About this exercise ▸ The lines to transcribe begin with the one containing "camera: 90 degrees left, 10 degrees down" and end with the last line below; reproduce them exactly, without the pictures.
***** Task input
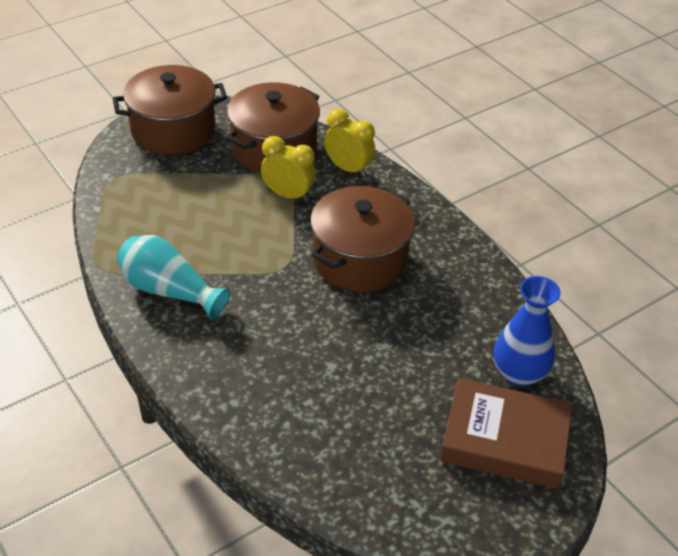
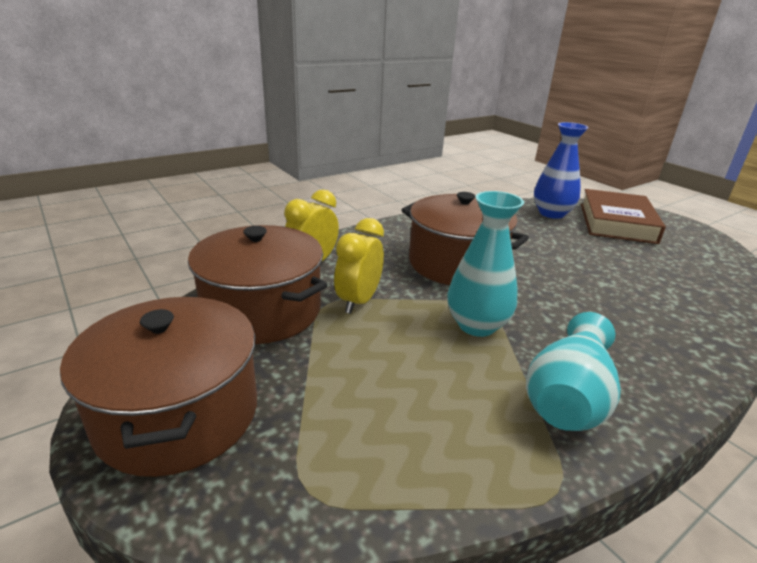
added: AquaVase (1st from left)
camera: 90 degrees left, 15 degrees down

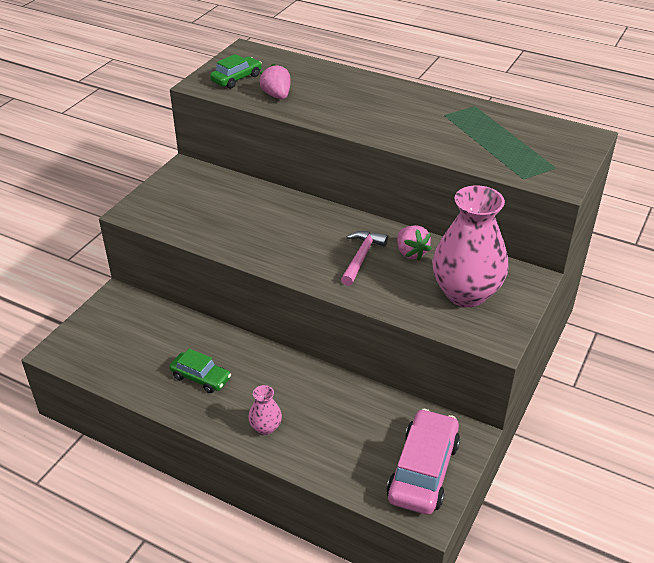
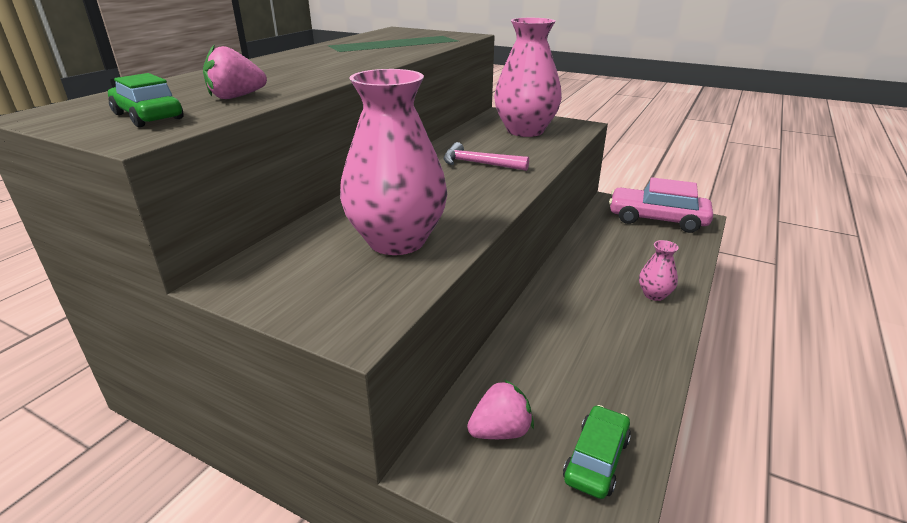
added: RosePinkVase (1st from left)
moved: RosePinkStrawberry (2nd from left); EmeraldCar (1st from left in the first image) to EmeraldCar (2nd from left)
camera: 90 degrees left, 10 degrees down

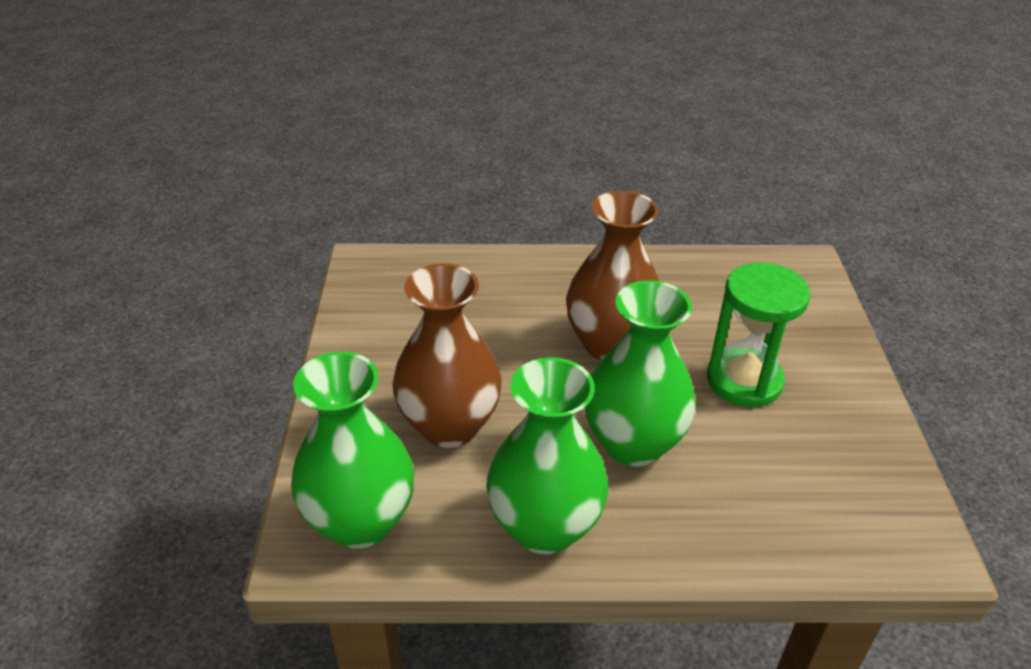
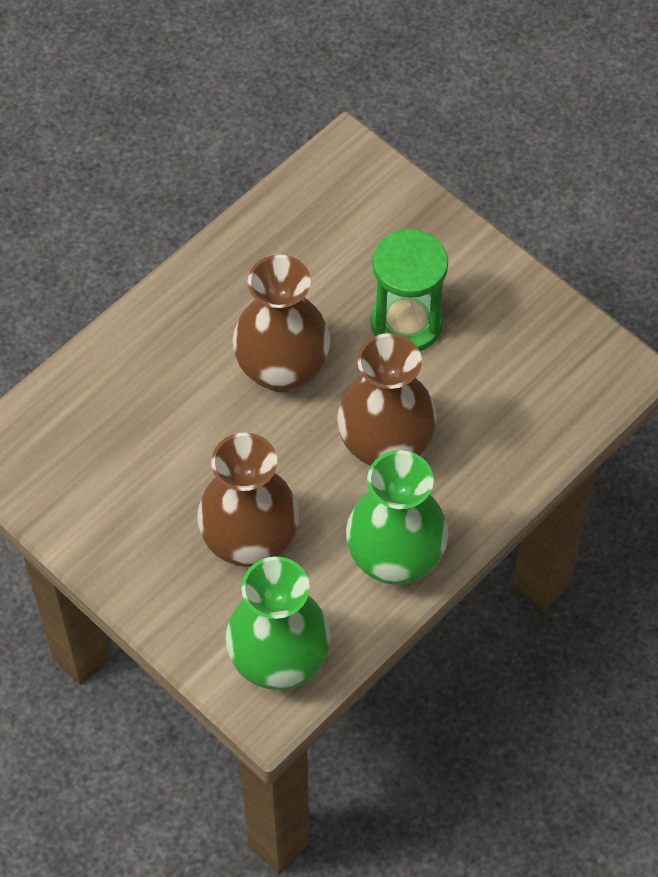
recoloured: EmeraldVase (3rd from left) to BrownVase (3rd from left)
camera: 45 degrees left, 20 degrees up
**********
Answer to this exercise ▸
camera: 90 degrees left, 10 degrees down

recoloured: EmeraldVase (3rd from left) to BrownVase (3rd from left)
camera: 45 degrees left, 20 degrees up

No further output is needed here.